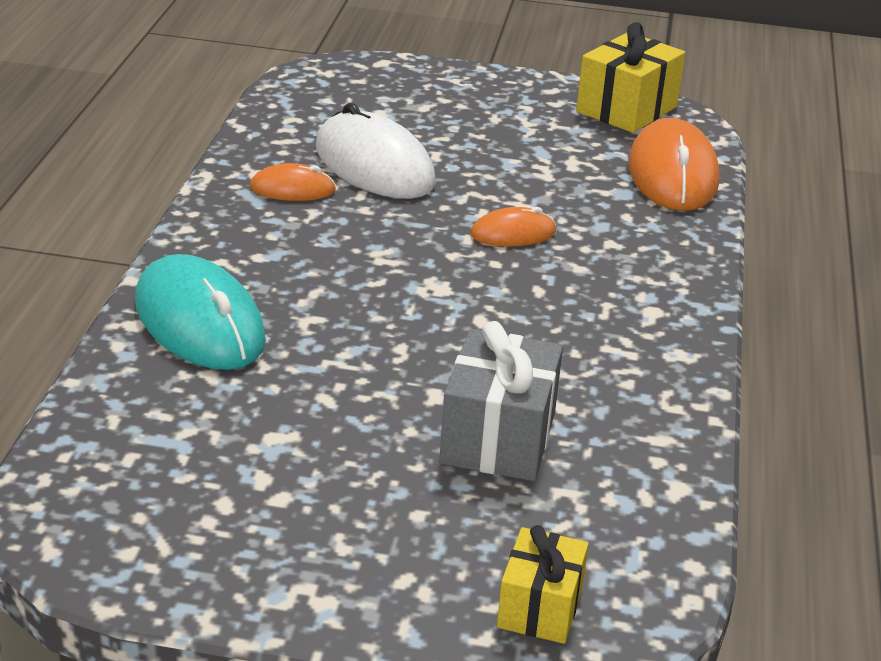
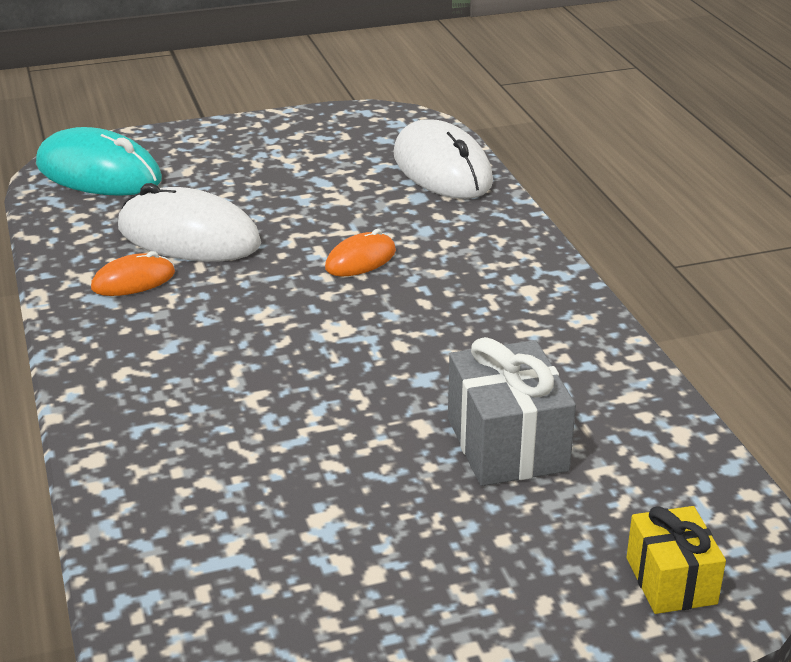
camera: 25 degrees left, 0 degrees up
(199, 322) = (155, 435): turquoise mouse -> turquoise mouse (98, 173)
(626, 109) = (358, 125): yellow gift -> none
(672, 174) = (442, 169): orange mouse -> white mouse

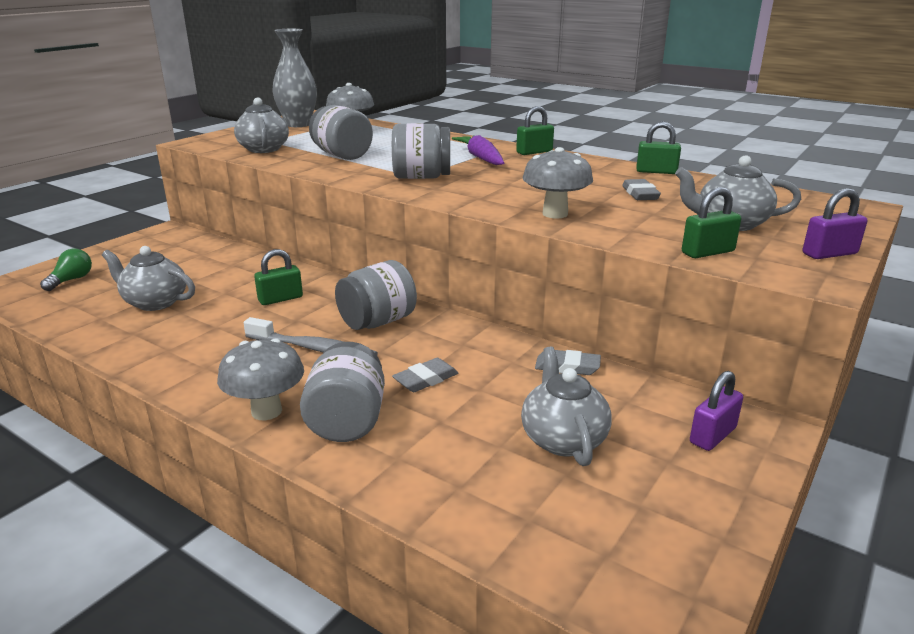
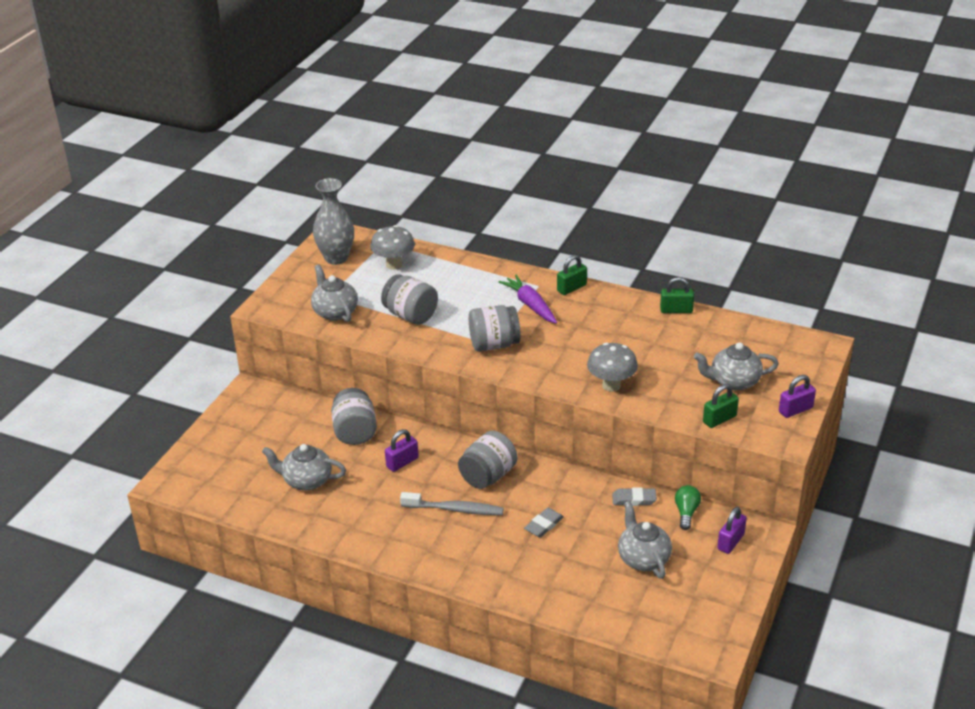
camera: 10 degrees left, 10 degrees up
(71, 280) = (218, 465): green light bulb -> green light bulb (686, 512)
(266, 411) = (453, 567): grey mushroom -> none
(280, 299) = (402, 462): green padlock -> purple padlock
(347, 421) = (508, 566): grey jar -> grey jar (355, 432)
(640, 194) = (667, 348): grey eraser -> none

▸ THE PROBLEM
Copy exactly the lines running from the one that contains "(266, 411) = (453, 567): grey" to the end of the material, both ends included.

▸ RESPONSE TO THIS TASK
(266, 411) = (453, 567): grey mushroom -> none
(280, 299) = (402, 462): green padlock -> purple padlock
(347, 421) = (508, 566): grey jar -> grey jar (355, 432)
(640, 194) = (667, 348): grey eraser -> none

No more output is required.